*** Opening of SOURCE MATERIAL ***

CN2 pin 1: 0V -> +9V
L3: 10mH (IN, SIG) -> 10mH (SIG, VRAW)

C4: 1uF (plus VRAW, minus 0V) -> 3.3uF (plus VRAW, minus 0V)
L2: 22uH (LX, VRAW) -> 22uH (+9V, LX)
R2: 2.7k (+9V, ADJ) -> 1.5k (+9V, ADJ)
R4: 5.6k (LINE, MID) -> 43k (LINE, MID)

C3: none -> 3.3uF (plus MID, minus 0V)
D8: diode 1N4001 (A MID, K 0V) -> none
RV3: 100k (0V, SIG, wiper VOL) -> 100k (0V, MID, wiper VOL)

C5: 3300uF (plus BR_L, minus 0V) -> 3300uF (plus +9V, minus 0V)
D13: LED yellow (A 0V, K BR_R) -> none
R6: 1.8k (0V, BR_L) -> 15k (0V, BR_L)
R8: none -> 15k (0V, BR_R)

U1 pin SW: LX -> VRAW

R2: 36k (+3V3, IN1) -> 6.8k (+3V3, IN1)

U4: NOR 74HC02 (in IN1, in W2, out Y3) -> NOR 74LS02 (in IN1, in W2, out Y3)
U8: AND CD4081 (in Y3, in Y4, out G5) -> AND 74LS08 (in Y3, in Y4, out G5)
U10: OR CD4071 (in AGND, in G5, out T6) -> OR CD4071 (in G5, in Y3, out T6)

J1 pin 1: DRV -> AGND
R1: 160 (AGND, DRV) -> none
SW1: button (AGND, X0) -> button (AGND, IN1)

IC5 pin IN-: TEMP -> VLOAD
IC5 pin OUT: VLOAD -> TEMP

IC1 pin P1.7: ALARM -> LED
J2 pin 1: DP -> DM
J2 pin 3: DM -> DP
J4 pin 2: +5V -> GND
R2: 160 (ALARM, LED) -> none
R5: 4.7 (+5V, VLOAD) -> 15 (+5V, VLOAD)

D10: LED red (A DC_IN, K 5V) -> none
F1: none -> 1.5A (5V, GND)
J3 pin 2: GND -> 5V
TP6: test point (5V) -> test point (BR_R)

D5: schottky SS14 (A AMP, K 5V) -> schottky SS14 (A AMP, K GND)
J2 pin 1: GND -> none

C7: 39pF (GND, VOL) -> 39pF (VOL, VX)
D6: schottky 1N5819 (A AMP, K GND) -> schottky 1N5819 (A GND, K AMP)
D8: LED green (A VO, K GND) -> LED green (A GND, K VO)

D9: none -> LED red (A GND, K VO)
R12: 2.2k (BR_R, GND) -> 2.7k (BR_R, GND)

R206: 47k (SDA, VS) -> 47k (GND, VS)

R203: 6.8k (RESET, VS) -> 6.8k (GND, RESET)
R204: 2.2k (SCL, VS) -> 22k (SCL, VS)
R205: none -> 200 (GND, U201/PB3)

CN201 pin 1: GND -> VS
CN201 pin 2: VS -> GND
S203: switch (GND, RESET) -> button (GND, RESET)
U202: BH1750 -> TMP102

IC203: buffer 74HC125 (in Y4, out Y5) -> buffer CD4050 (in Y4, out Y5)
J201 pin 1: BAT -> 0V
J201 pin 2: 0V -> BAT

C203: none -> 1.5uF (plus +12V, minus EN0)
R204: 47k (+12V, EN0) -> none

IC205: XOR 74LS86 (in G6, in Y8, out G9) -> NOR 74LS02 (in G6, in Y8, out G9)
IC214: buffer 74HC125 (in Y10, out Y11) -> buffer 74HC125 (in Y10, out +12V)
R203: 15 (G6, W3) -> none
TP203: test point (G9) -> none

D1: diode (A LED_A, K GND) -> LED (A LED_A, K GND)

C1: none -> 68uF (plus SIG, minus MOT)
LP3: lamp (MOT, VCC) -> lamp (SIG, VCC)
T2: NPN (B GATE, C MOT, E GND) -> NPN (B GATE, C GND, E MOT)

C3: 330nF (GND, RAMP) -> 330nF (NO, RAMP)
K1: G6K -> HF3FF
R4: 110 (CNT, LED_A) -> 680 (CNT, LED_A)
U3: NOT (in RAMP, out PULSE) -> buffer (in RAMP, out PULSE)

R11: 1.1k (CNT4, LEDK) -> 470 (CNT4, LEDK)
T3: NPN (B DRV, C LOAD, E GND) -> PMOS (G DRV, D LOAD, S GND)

*** Close of SOURCE MATERIAL ***

● ACTIVITY: In this exercise, you retype all of the data exactly as it appears above.

● SOLUTION:
CN2 pin 1: 0V -> +9V
L3: 10mH (IN, SIG) -> 10mH (SIG, VRAW)

C4: 1uF (plus VRAW, minus 0V) -> 3.3uF (plus VRAW, minus 0V)
L2: 22uH (LX, VRAW) -> 22uH (+9V, LX)
R2: 2.7k (+9V, ADJ) -> 1.5k (+9V, ADJ)
R4: 5.6k (LINE, MID) -> 43k (LINE, MID)

C3: none -> 3.3uF (plus MID, minus 0V)
D8: diode 1N4001 (A MID, K 0V) -> none
RV3: 100k (0V, SIG, wiper VOL) -> 100k (0V, MID, wiper VOL)

C5: 3300uF (plus BR_L, minus 0V) -> 3300uF (plus +9V, minus 0V)
D13: LED yellow (A 0V, K BR_R) -> none
R6: 1.8k (0V, BR_L) -> 15k (0V, BR_L)
R8: none -> 15k (0V, BR_R)

U1 pin SW: LX -> VRAW

R2: 36k (+3V3, IN1) -> 6.8k (+3V3, IN1)

U4: NOR 74HC02 (in IN1, in W2, out Y3) -> NOR 74LS02 (in IN1, in W2, out Y3)
U8: AND CD4081 (in Y3, in Y4, out G5) -> AND 74LS08 (in Y3, in Y4, out G5)
U10: OR CD4071 (in AGND, in G5, out T6) -> OR CD4071 (in G5, in Y3, out T6)

J1 pin 1: DRV -> AGND
R1: 160 (AGND, DRV) -> none
SW1: button (AGND, X0) -> button (AGND, IN1)

IC5 pin IN-: TEMP -> VLOAD
IC5 pin OUT: VLOAD -> TEMP

IC1 pin P1.7: ALARM -> LED
J2 pin 1: DP -> DM
J2 pin 3: DM -> DP
J4 pin 2: +5V -> GND
R2: 160 (ALARM, LED) -> none
R5: 4.7 (+5V, VLOAD) -> 15 (+5V, VLOAD)

D10: LED red (A DC_IN, K 5V) -> none
F1: none -> 1.5A (5V, GND)
J3 pin 2: GND -> 5V
TP6: test point (5V) -> test point (BR_R)

D5: schottky SS14 (A AMP, K 5V) -> schottky SS14 (A AMP, K GND)
J2 pin 1: GND -> none

C7: 39pF (GND, VOL) -> 39pF (VOL, VX)
D6: schottky 1N5819 (A AMP, K GND) -> schottky 1N5819 (A GND, K AMP)
D8: LED green (A VO, K GND) -> LED green (A GND, K VO)

D9: none -> LED red (A GND, K VO)
R12: 2.2k (BR_R, GND) -> 2.7k (BR_R, GND)

R206: 47k (SDA, VS) -> 47k (GND, VS)

R203: 6.8k (RESET, VS) -> 6.8k (GND, RESET)
R204: 2.2k (SCL, VS) -> 22k (SCL, VS)
R205: none -> 200 (GND, U201/PB3)

CN201 pin 1: GND -> VS
CN201 pin 2: VS -> GND
S203: switch (GND, RESET) -> button (GND, RESET)
U202: BH1750 -> TMP102

IC203: buffer 74HC125 (in Y4, out Y5) -> buffer CD4050 (in Y4, out Y5)
J201 pin 1: BAT -> 0V
J201 pin 2: 0V -> BAT

C203: none -> 1.5uF (plus +12V, minus EN0)
R204: 47k (+12V, EN0) -> none

IC205: XOR 74LS86 (in G6, in Y8, out G9) -> NOR 74LS02 (in G6, in Y8, out G9)
IC214: buffer 74HC125 (in Y10, out Y11) -> buffer 74HC125 (in Y10, out +12V)
R203: 15 (G6, W3) -> none
TP203: test point (G9) -> none

D1: diode (A LED_A, K GND) -> LED (A LED_A, K GND)

C1: none -> 68uF (plus SIG, minus MOT)
LP3: lamp (MOT, VCC) -> lamp (SIG, VCC)
T2: NPN (B GATE, C MOT, E GND) -> NPN (B GATE, C GND, E MOT)

C3: 330nF (GND, RAMP) -> 330nF (NO, RAMP)
K1: G6K -> HF3FF
R4: 110 (CNT, LED_A) -> 680 (CNT, LED_A)
U3: NOT (in RAMP, out PULSE) -> buffer (in RAMP, out PULSE)

R11: 1.1k (CNT4, LEDK) -> 470 (CNT4, LEDK)
T3: NPN (B DRV, C LOAD, E GND) -> PMOS (G DRV, D LOAD, S GND)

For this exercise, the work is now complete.